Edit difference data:
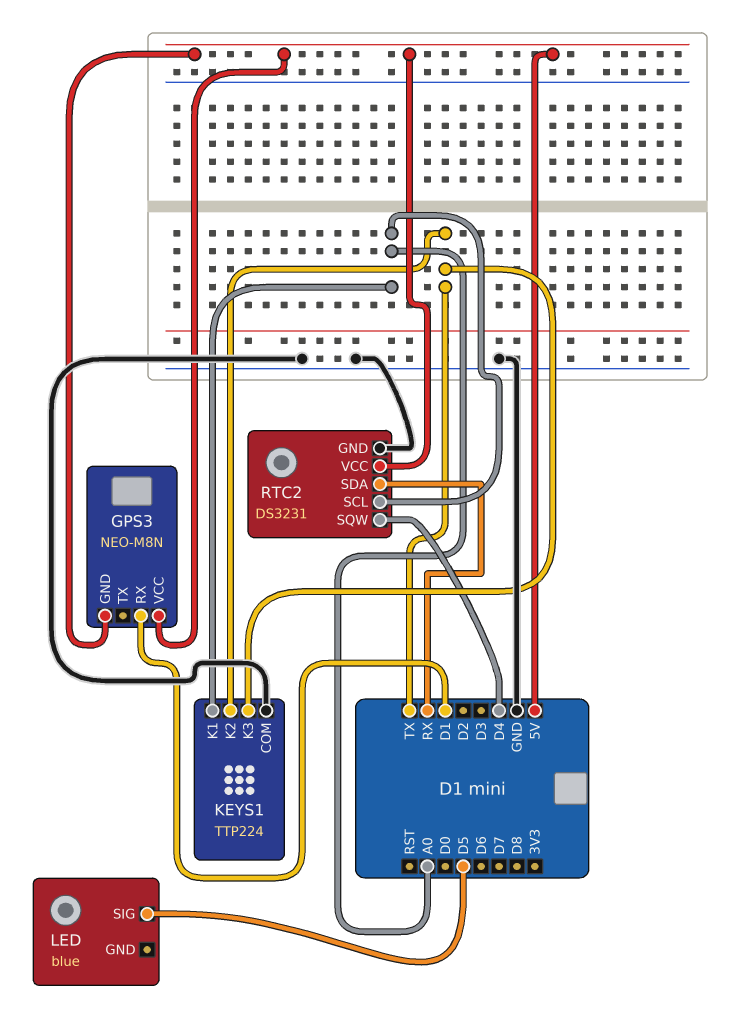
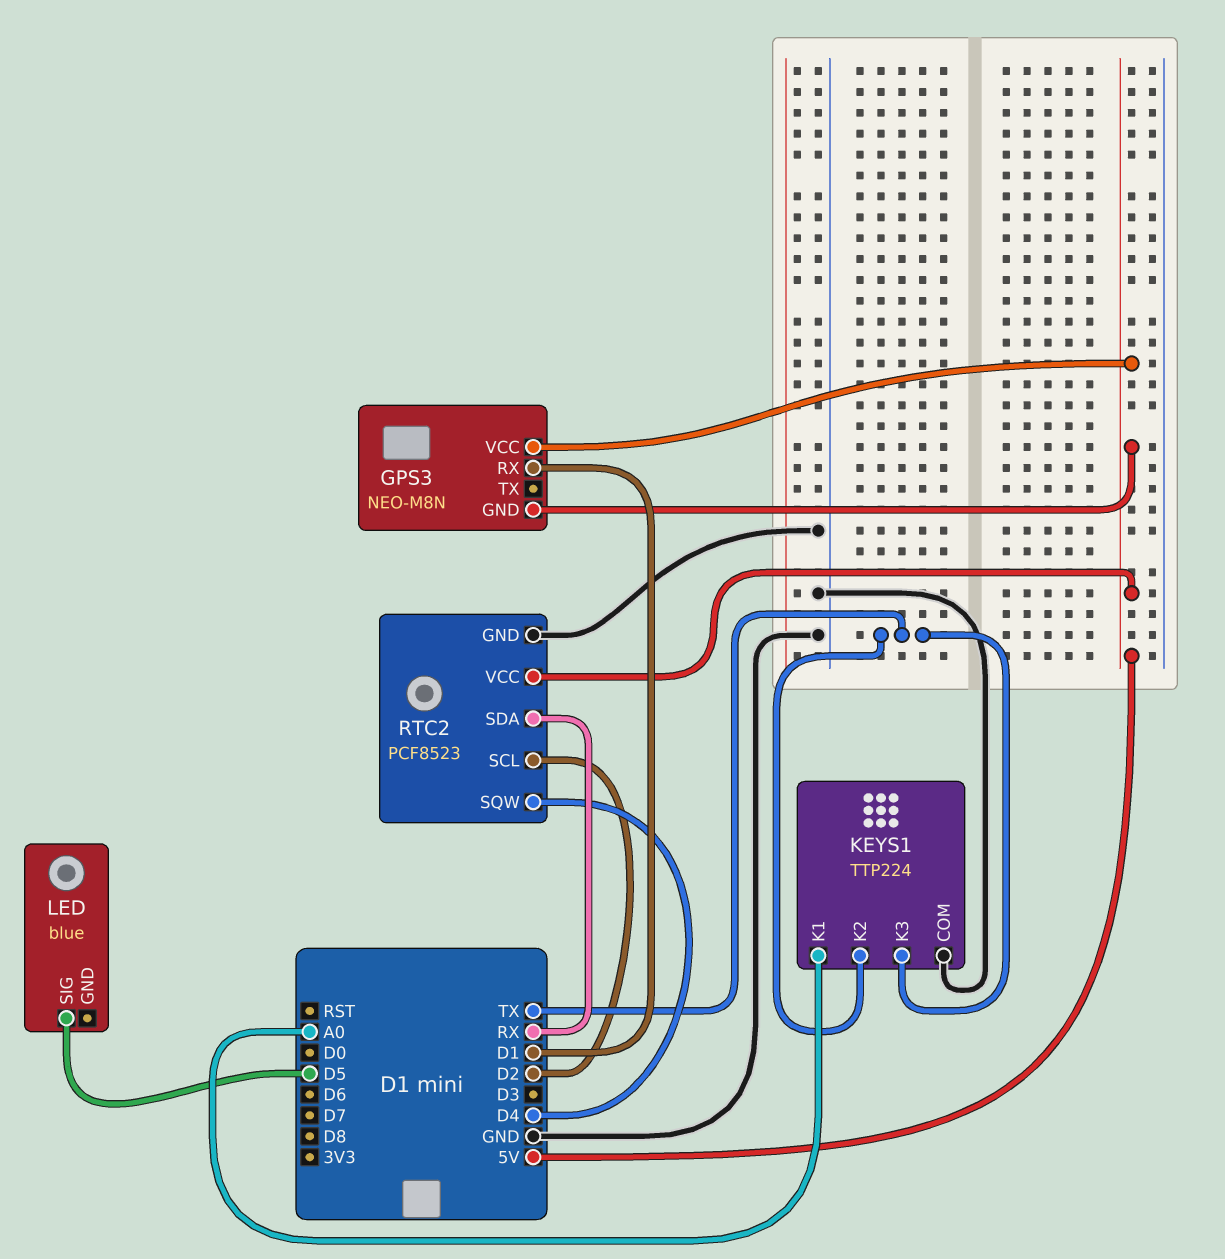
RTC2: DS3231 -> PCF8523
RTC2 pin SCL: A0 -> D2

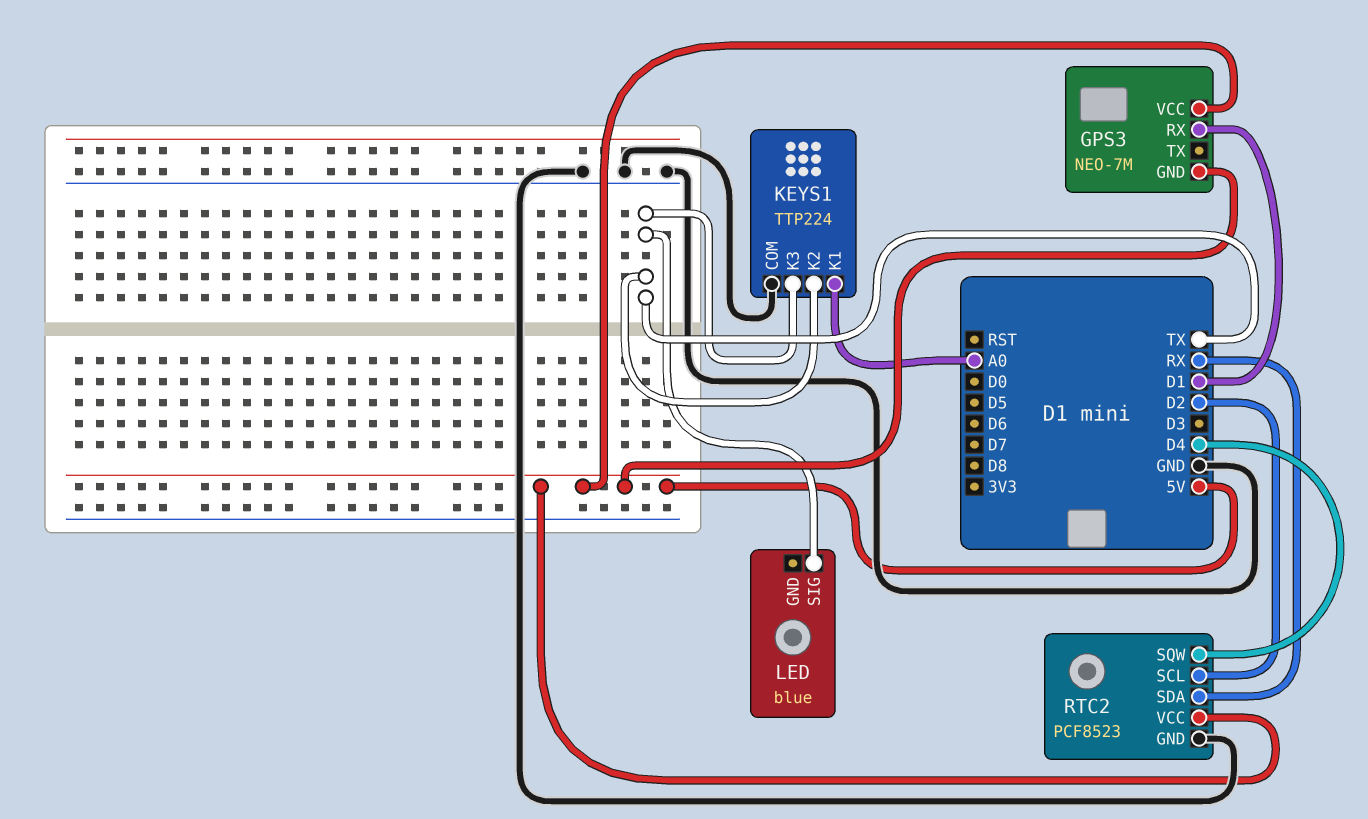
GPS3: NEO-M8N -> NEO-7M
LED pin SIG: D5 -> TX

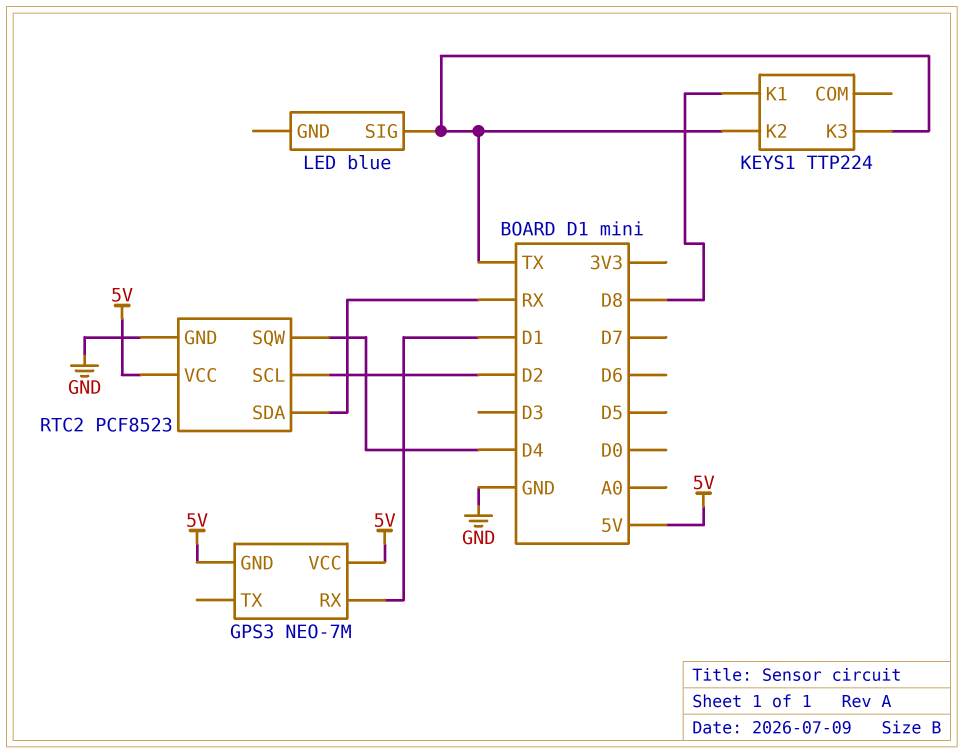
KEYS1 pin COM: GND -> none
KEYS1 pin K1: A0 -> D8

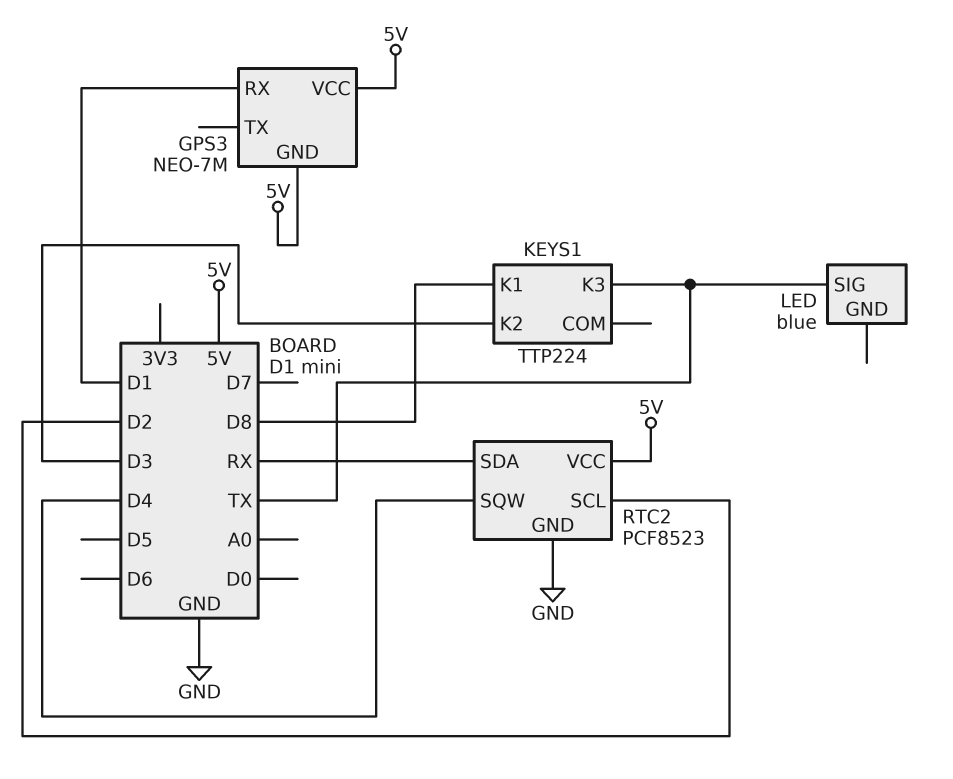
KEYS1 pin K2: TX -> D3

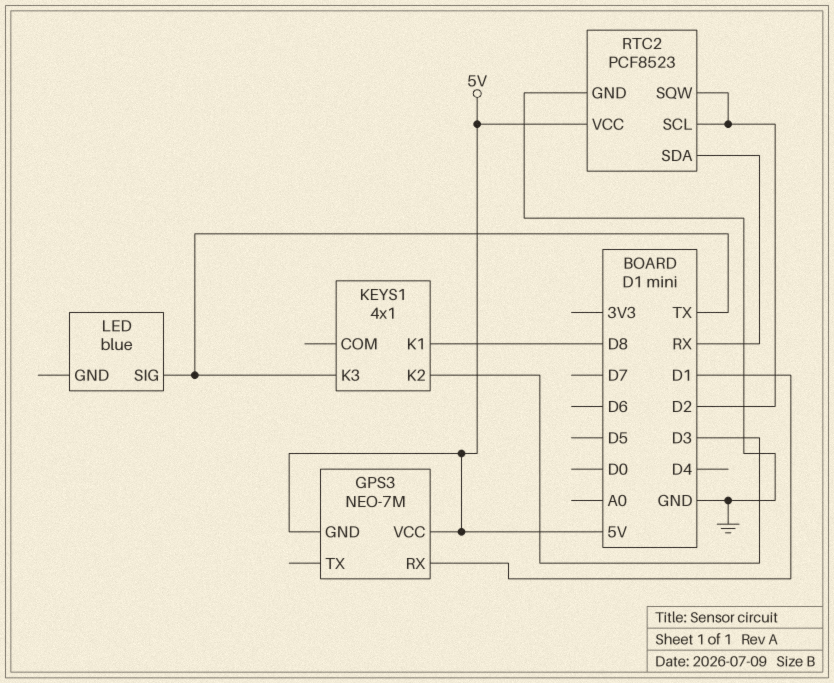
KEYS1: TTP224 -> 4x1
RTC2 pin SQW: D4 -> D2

## YOUR ASSIGNMENT
Pictures must be left out. Repeat exactly the lines from the one containing "KEYS1 pin COM: GND -> none" through the final line of the data.

## SOLUTION TO THIS EXERCISE
KEYS1 pin COM: GND -> none
KEYS1 pin K1: A0 -> D8

KEYS1 pin K2: TX -> D3

KEYS1: TTP224 -> 4x1
RTC2 pin SQW: D4 -> D2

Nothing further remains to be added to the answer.